* Your task *
Gather every row below that contains the word "blue" and copy each one in full. Treat uppercase and lowercase letters as different.
[begin Data listing]
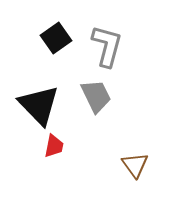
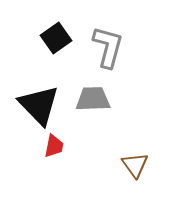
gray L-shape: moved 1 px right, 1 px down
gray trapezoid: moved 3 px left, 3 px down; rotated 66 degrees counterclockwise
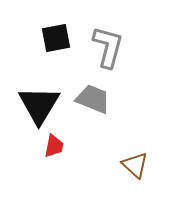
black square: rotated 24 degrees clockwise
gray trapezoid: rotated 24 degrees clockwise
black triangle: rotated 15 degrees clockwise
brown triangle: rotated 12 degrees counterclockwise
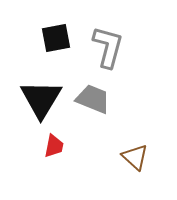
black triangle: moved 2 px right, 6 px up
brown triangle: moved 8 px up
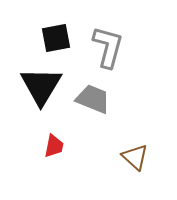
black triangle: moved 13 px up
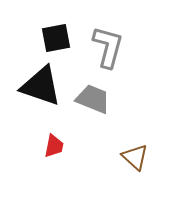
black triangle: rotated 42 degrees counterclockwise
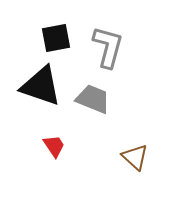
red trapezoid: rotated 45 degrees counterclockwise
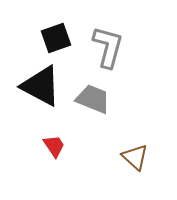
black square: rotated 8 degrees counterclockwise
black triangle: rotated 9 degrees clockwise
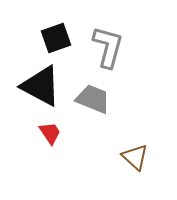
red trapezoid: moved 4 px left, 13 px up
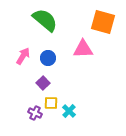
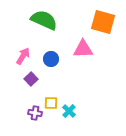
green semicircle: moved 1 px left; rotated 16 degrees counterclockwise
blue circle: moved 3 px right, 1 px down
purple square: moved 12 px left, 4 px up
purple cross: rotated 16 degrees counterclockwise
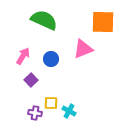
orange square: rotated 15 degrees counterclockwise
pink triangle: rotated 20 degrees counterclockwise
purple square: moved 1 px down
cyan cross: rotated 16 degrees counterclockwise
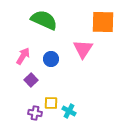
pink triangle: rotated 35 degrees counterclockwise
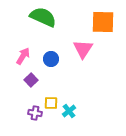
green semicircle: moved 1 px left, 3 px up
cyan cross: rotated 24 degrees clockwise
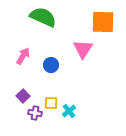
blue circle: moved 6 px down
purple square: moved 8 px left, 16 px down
[end Data listing]
* Exercise response *
blue circle: moved 3 px right, 1 px down
blue circle: moved 6 px down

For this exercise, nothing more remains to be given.